(Data extracted from a collection)
•••
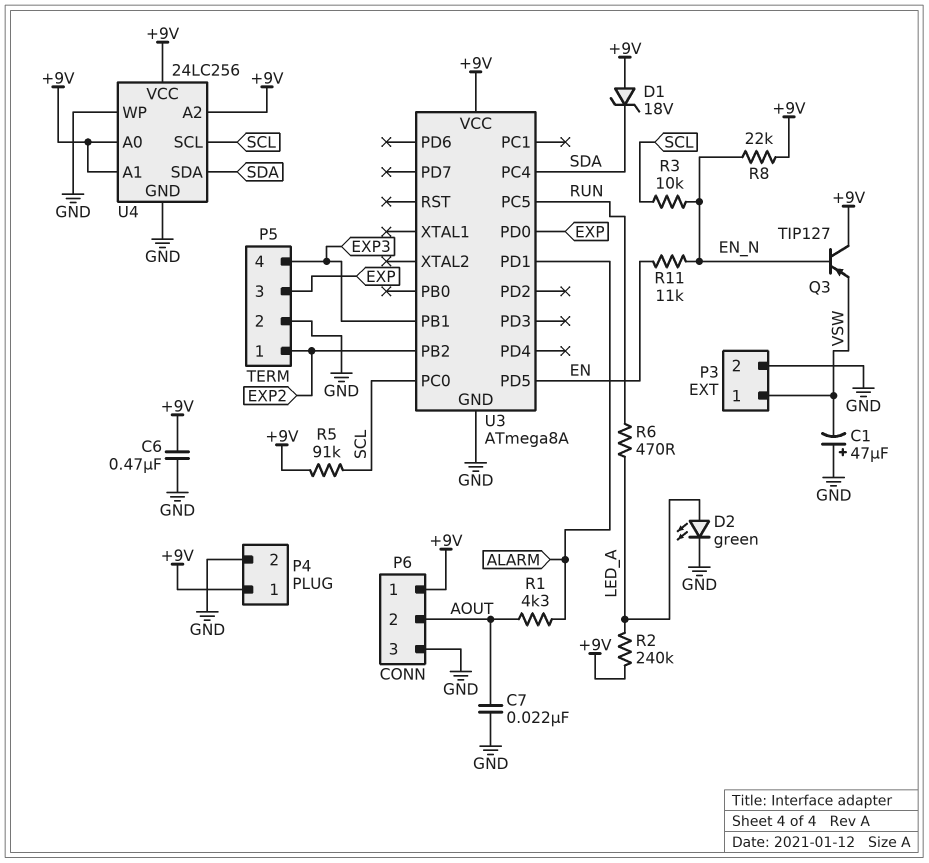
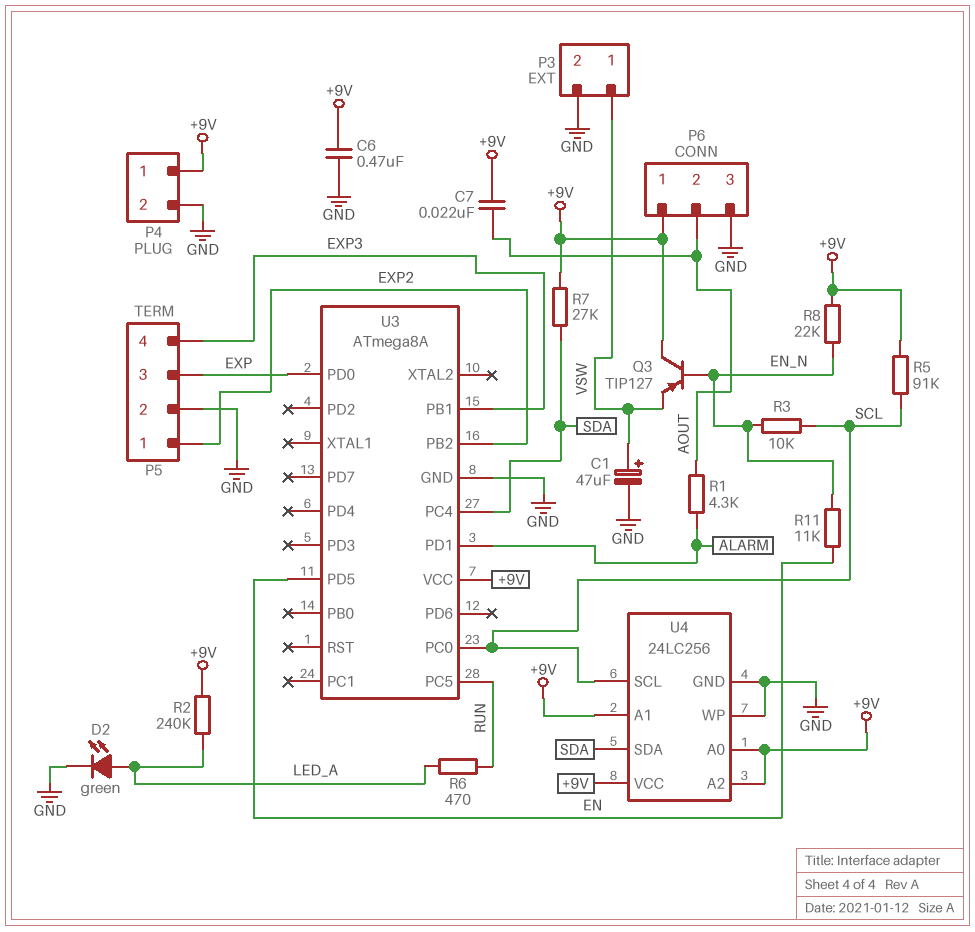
C1: 47uF (plus GND, minus VSW) -> 47uF (plus VSW, minus GND)
C7: 22nF (AOUT, GND) -> 22nF (+9V, AOUT)
D1: zener 18V (A +9V, K SDA) -> none
R7: none -> 27k (+9V, SDA)

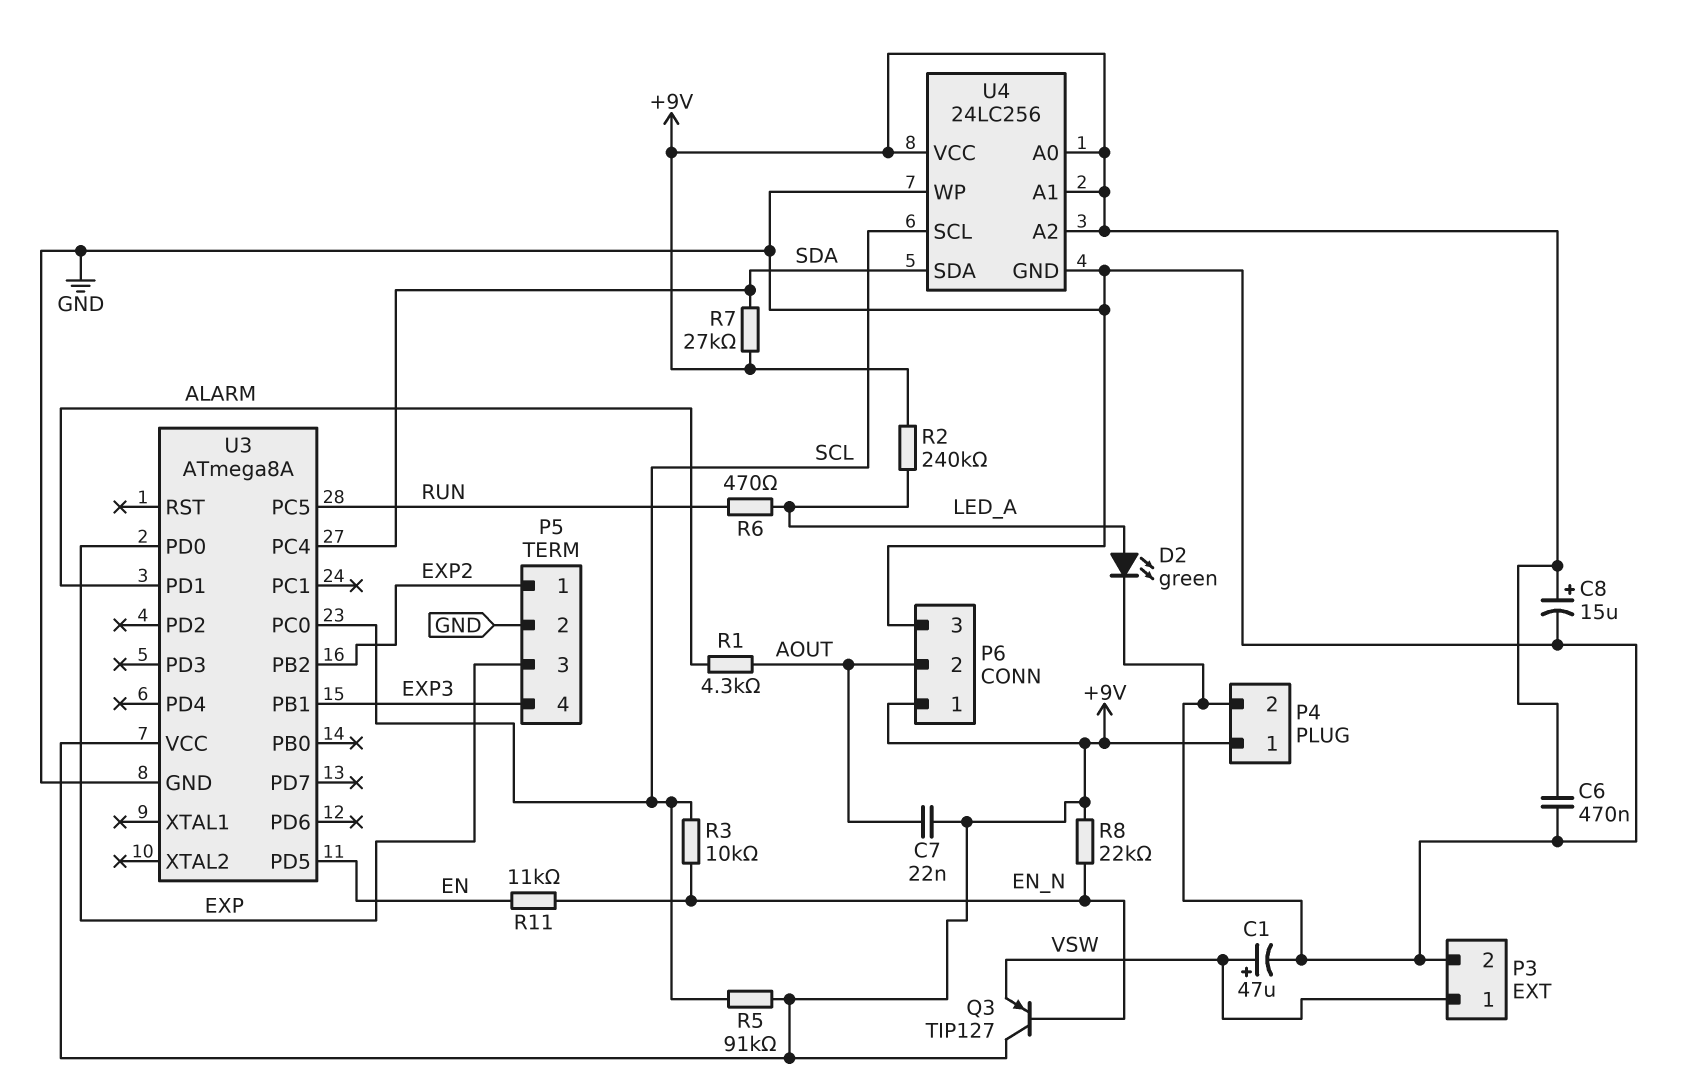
C8: none -> 15uF (plus +9V, minus GND)

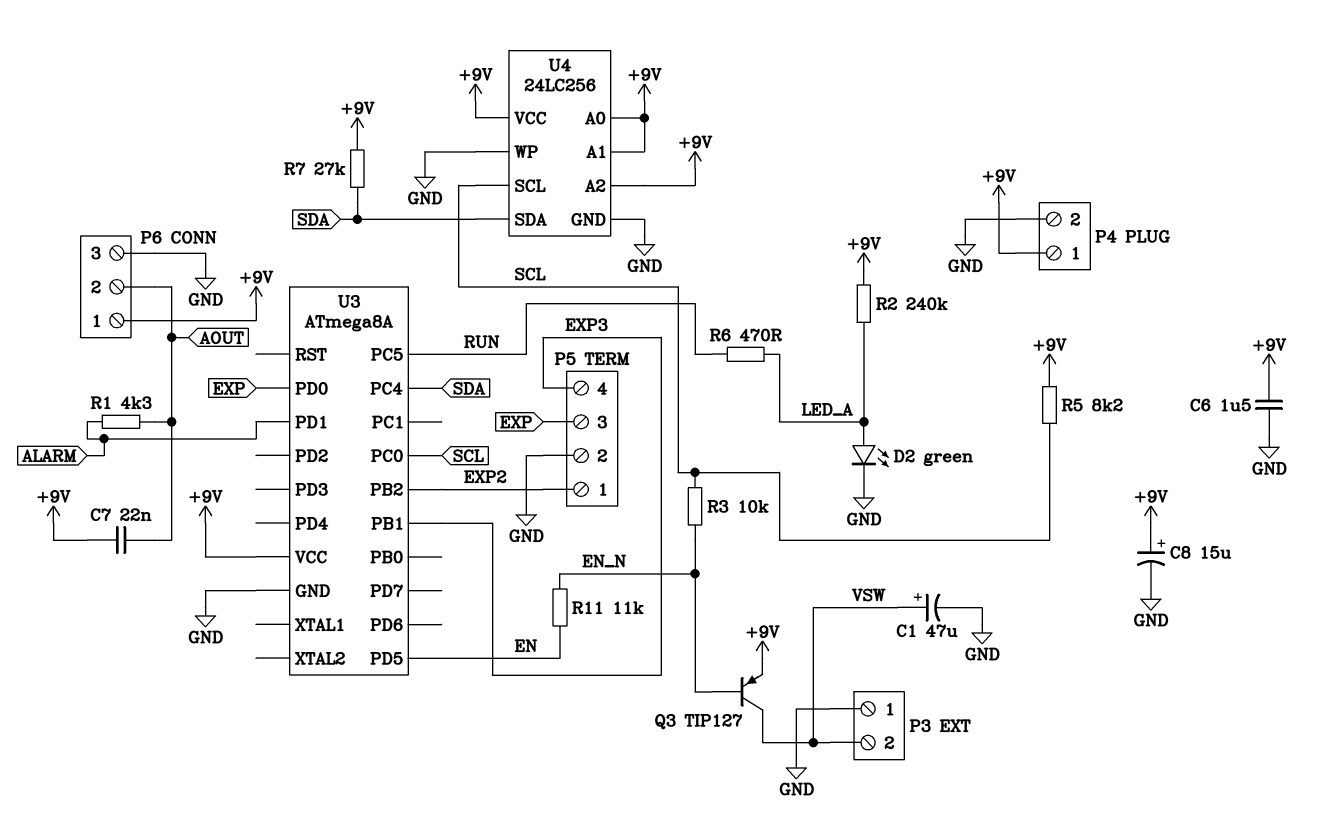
C6: 470nF (+9V, GND) -> 1.5uF (+9V, GND)
P3 pin 1: VSW -> GND
P3 pin 2: GND -> VSW
Q3: PNP TIP127 (B EN_N, C +9V, E VSW) -> PNP TIP127 (B EN_N, C VSW, E +9V)
R5: 91k (+9V, SCL) -> 8.2k (+9V, SCL)
R8: 22k (+9V, EN_N) -> none

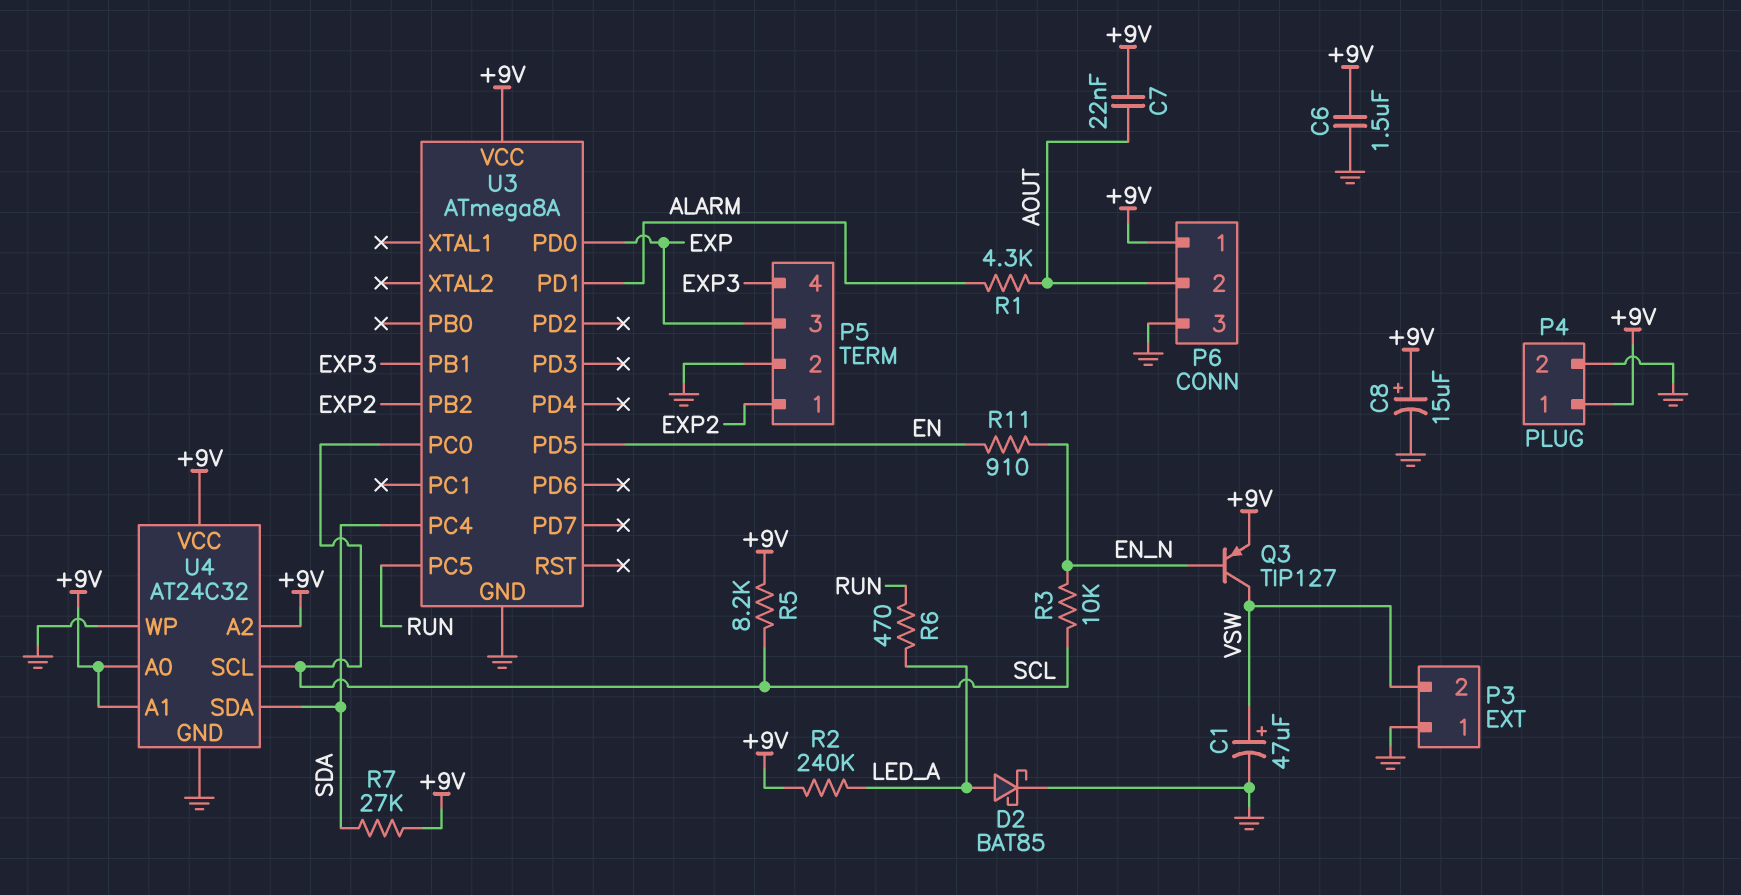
D2: LED green (A LED_A, K GND) -> schottky BAT85 (A LED_A, K GND)
R11: 11k (EN, EN_N) -> 910 (EN, EN_N)
U4: 24LC256 -> AT24C32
•••
All lines between the one that contains "D1: zener 18V (A +9V, K SDA) -> none" and the end of the records above, both included, are to be returned exactly as they stand, except for pictures, which are omitted.

D1: zener 18V (A +9V, K SDA) -> none
R7: none -> 27k (+9V, SDA)

C8: none -> 15uF (plus +9V, minus GND)

C6: 470nF (+9V, GND) -> 1.5uF (+9V, GND)
P3 pin 1: VSW -> GND
P3 pin 2: GND -> VSW
Q3: PNP TIP127 (B EN_N, C +9V, E VSW) -> PNP TIP127 (B EN_N, C VSW, E +9V)
R5: 91k (+9V, SCL) -> 8.2k (+9V, SCL)
R8: 22k (+9V, EN_N) -> none

D2: LED green (A LED_A, K GND) -> schottky BAT85 (A LED_A, K GND)
R11: 11k (EN, EN_N) -> 910 (EN, EN_N)
U4: 24LC256 -> AT24C32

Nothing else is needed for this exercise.